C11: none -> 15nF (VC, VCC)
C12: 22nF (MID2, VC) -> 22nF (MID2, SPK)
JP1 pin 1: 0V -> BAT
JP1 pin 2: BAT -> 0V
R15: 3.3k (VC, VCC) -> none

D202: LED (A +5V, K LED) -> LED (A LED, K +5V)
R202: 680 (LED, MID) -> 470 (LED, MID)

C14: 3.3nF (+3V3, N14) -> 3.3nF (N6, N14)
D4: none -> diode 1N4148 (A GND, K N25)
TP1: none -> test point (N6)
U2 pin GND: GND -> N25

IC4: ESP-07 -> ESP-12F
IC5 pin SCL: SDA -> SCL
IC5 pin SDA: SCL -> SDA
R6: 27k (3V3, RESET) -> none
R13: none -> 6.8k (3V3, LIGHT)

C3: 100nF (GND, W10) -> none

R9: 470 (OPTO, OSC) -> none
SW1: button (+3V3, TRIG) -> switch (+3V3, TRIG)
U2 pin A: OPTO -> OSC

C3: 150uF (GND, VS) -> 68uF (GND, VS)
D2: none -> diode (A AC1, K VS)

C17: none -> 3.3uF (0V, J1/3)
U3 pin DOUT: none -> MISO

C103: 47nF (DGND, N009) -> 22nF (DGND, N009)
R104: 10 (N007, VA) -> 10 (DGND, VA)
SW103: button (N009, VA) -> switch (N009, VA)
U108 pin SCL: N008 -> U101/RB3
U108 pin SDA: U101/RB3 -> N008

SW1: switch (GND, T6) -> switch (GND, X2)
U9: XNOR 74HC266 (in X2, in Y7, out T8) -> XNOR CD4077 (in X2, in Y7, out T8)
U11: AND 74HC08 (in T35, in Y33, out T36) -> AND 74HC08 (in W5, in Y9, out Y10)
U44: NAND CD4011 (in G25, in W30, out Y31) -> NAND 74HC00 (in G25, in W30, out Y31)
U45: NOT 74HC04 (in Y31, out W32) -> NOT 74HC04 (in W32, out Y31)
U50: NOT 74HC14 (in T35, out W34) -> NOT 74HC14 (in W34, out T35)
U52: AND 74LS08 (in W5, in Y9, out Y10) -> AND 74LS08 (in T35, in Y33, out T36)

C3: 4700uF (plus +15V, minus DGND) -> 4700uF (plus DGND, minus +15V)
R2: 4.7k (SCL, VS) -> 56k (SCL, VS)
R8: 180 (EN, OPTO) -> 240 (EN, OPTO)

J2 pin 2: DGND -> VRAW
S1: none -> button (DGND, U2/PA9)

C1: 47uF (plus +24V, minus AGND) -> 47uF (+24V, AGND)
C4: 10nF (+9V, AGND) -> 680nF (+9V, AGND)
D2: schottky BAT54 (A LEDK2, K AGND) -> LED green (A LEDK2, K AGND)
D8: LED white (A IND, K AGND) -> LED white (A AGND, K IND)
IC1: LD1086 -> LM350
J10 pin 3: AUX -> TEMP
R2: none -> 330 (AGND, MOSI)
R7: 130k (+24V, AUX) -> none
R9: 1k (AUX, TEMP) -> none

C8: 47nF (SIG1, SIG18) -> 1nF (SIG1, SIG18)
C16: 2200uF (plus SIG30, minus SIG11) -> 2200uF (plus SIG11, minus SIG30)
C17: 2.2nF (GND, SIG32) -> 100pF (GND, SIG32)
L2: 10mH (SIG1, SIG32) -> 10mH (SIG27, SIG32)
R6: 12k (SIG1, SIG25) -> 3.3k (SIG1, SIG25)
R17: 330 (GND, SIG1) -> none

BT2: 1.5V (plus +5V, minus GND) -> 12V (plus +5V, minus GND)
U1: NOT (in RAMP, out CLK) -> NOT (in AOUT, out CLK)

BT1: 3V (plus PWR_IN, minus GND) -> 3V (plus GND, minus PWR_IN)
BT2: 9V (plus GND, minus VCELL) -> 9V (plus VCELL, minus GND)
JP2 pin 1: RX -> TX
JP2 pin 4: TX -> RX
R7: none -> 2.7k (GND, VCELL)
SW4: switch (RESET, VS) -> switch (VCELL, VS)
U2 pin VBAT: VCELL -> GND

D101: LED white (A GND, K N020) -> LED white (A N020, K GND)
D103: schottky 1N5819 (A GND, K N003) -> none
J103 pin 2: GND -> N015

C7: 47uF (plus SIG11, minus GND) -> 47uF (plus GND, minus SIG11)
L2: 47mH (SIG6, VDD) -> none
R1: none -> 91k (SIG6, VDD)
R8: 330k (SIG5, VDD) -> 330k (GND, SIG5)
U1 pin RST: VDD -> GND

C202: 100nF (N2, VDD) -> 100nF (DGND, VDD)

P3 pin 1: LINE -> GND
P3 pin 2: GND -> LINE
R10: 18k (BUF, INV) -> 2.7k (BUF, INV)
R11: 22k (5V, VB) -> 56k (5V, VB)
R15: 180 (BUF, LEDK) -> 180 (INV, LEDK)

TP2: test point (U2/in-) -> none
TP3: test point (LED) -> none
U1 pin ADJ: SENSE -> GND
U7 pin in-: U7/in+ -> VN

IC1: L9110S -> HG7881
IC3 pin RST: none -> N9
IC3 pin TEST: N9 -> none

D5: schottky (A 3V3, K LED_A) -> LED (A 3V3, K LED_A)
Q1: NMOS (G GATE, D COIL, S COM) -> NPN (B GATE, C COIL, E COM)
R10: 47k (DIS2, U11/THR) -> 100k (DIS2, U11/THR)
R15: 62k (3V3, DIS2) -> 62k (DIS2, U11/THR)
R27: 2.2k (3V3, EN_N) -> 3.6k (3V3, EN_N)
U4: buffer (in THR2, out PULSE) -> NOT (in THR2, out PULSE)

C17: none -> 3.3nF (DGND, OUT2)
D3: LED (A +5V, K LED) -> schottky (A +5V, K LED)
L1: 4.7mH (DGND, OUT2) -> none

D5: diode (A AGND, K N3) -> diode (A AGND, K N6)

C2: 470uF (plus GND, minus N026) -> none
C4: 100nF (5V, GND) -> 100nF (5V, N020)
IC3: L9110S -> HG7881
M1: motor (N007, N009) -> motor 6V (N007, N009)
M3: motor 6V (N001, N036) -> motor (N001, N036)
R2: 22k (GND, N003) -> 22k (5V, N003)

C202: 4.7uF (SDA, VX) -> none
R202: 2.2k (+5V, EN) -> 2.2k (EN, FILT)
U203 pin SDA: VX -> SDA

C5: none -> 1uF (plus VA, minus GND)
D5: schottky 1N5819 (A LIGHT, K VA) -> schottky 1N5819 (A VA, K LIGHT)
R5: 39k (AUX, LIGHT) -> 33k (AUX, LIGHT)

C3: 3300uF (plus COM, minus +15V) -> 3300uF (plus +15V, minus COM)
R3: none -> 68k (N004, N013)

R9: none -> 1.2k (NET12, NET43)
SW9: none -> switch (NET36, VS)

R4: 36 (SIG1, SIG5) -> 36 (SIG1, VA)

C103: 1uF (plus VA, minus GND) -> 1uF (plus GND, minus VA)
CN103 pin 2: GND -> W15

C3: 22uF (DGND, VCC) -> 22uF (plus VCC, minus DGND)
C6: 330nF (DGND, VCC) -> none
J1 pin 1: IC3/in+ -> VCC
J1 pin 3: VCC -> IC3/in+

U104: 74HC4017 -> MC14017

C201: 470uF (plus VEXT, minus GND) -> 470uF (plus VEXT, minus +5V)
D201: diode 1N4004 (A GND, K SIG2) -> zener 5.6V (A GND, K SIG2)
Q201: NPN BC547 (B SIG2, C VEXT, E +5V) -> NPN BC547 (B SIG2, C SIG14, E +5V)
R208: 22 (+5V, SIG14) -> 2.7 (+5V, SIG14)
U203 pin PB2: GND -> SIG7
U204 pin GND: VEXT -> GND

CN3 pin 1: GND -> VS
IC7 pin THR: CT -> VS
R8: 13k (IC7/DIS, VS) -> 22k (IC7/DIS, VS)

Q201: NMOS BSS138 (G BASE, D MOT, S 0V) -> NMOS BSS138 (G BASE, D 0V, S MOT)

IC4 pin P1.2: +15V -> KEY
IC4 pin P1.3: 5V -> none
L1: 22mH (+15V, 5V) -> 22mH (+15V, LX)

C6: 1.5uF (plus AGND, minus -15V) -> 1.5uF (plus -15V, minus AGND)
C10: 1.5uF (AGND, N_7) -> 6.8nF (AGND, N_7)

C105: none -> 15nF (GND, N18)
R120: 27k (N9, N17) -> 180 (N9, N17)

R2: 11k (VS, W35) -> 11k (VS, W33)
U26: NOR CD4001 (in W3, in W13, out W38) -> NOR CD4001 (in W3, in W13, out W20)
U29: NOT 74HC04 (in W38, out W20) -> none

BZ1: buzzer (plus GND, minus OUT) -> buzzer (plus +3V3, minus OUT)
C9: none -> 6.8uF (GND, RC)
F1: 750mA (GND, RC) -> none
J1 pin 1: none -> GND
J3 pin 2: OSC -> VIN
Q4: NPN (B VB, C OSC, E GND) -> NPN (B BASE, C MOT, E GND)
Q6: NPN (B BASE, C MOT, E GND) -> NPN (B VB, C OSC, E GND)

***

## [Task requirements]
Using the records above, set down exactly the lines from the one with "R8: 330k (SIG5, VDD) -> 330k (GND, SIG5)" through the one with "TP2: test point (U2/in-) -> none", inclusive, and nothing more.

## [Answer to the exercise]
R8: 330k (SIG5, VDD) -> 330k (GND, SIG5)
U1 pin RST: VDD -> GND

C202: 100nF (N2, VDD) -> 100nF (DGND, VDD)

P3 pin 1: LINE -> GND
P3 pin 2: GND -> LINE
R10: 18k (BUF, INV) -> 2.7k (BUF, INV)
R11: 22k (5V, VB) -> 56k (5V, VB)
R15: 180 (BUF, LEDK) -> 180 (INV, LEDK)

TP2: test point (U2/in-) -> none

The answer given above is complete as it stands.